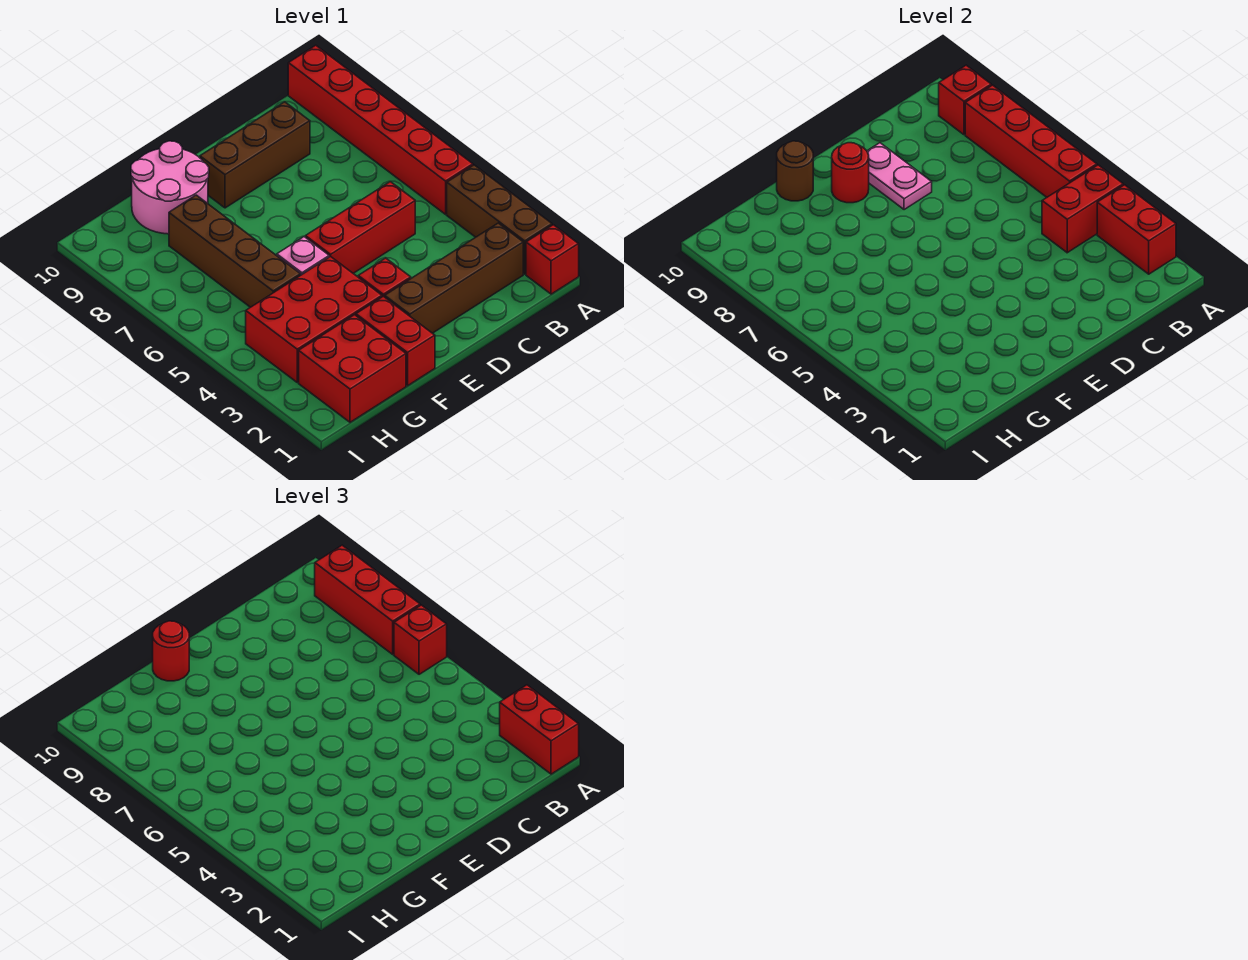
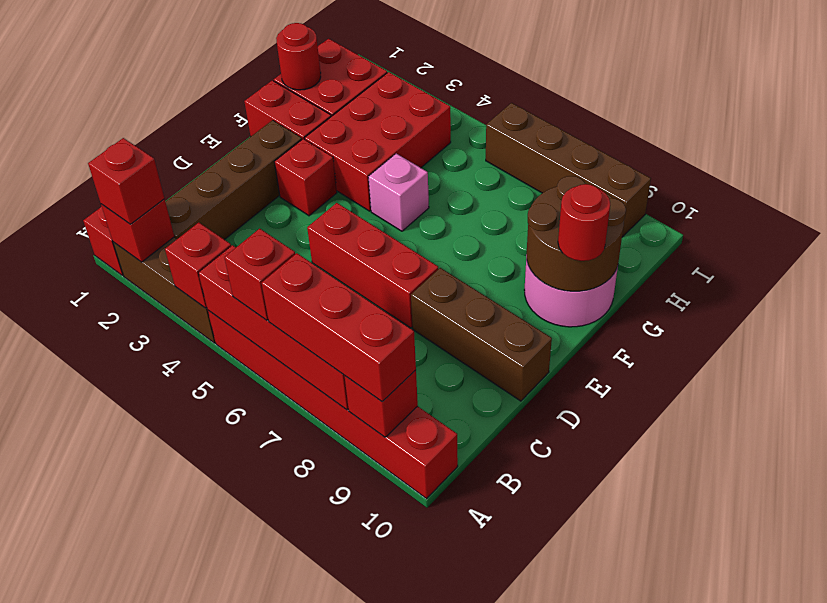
red brick A1:A2 level 3 -> red brick A2 level 3
red brick A2:A3 level 2 -> red brick A2 level 2
red brick A4:B4 level 2 -> red brick A4 level 2
red brick C5:E5 level 1 -> red brick D5:D7 level 1
brown brick C9:E9 level 1 -> brown brick D8:D10 level 1
pink plate D8:D9 level 2 -> none
red round brick E9 level 2 -> red round brick G1 level 2
brown round brick F10 level 2 -> brown round brick F9:G10 level 2
brown brick G5:G8 level 1 -> brown brick I6:I9 level 1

:::

Could you write out the whole listing exactly, dropping the pictures?

red brick A1:A2 level 3 -> red brick A2 level 3
red brick A2:A3 level 2 -> red brick A2 level 2
red brick A4:B4 level 2 -> red brick A4 level 2
red brick C5:E5 level 1 -> red brick D5:D7 level 1
brown brick C9:E9 level 1 -> brown brick D8:D10 level 1
pink plate D8:D9 level 2 -> none
red round brick E9 level 2 -> red round brick G1 level 2
brown round brick F10 level 2 -> brown round brick F9:G10 level 2
brown brick G5:G8 level 1 -> brown brick I6:I9 level 1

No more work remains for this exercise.